**Exercise material**.
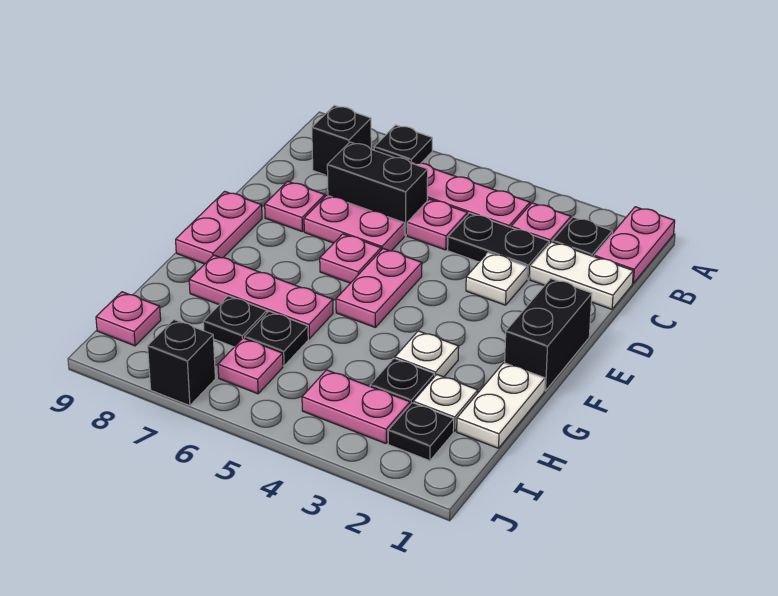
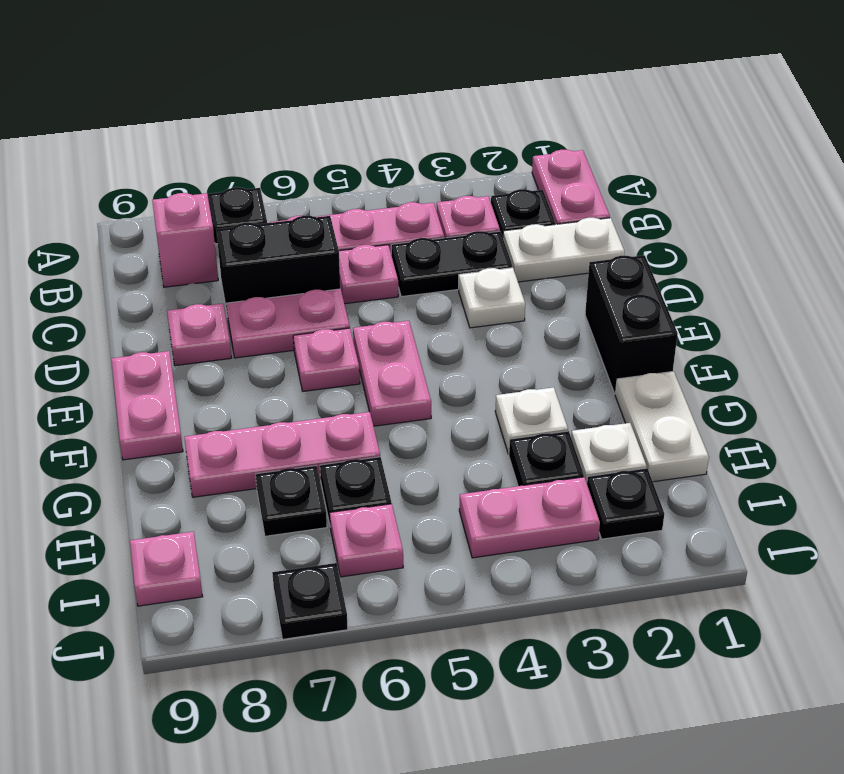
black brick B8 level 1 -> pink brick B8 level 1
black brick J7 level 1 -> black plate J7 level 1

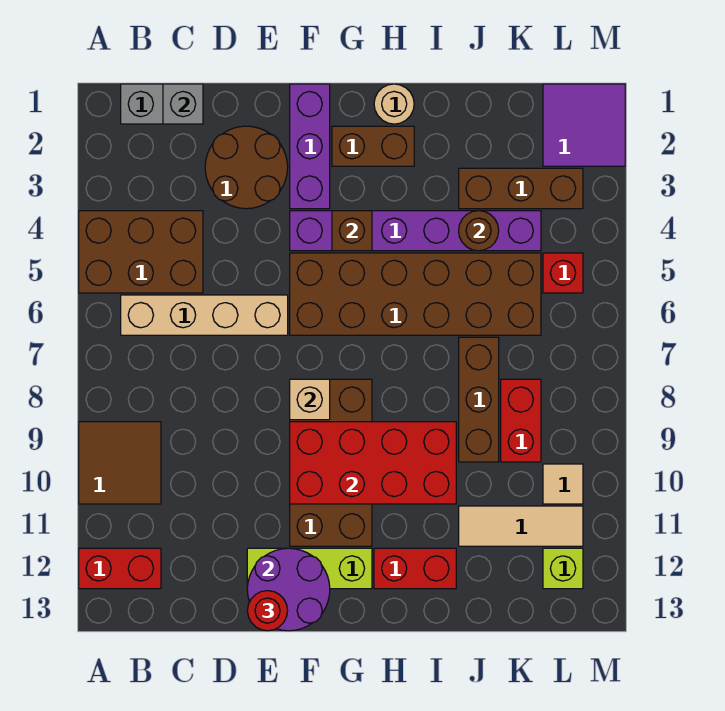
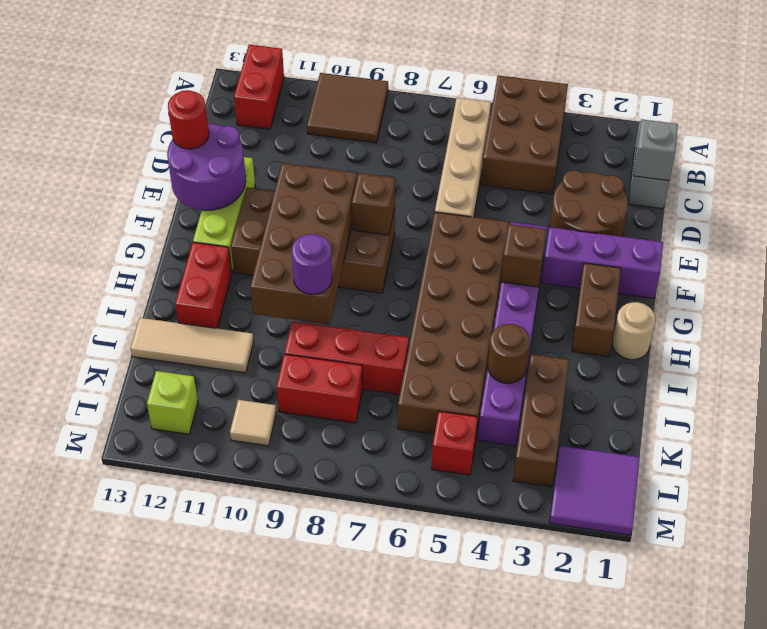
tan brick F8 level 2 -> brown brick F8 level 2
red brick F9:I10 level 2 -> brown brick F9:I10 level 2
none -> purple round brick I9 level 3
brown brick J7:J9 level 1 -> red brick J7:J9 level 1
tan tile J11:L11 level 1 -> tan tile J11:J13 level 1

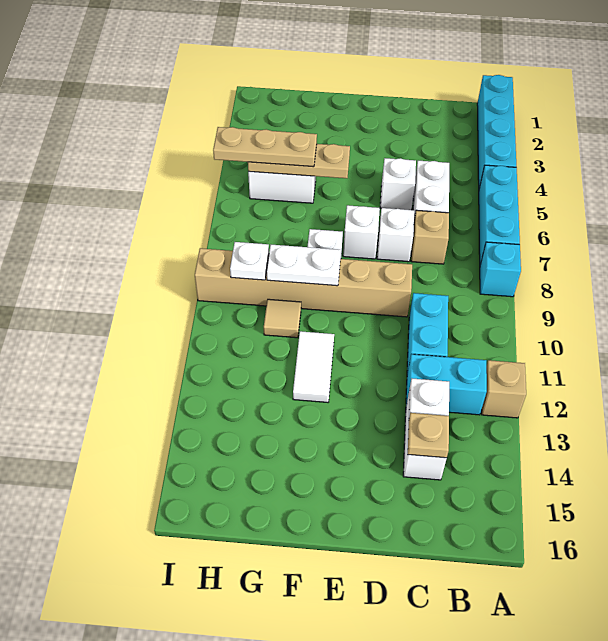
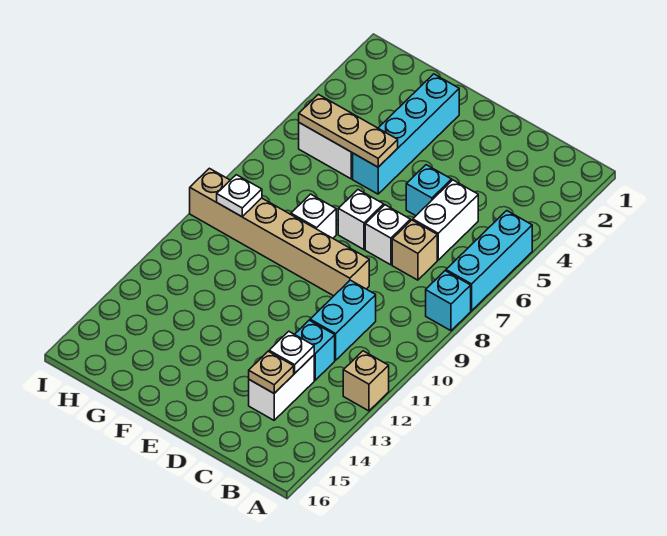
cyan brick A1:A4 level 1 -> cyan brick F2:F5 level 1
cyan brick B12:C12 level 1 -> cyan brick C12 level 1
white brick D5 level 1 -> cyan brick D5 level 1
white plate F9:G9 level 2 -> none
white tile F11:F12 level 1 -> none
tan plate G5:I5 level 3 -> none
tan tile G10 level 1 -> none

**Required work**.
Beginning at the line with "white tile F11:F12 level 1 -> none" and ending at the last line of the entries, print every line exactly.

**Reply to the task**.
white tile F11:F12 level 1 -> none
tan plate G5:I5 level 3 -> none
tan tile G10 level 1 -> none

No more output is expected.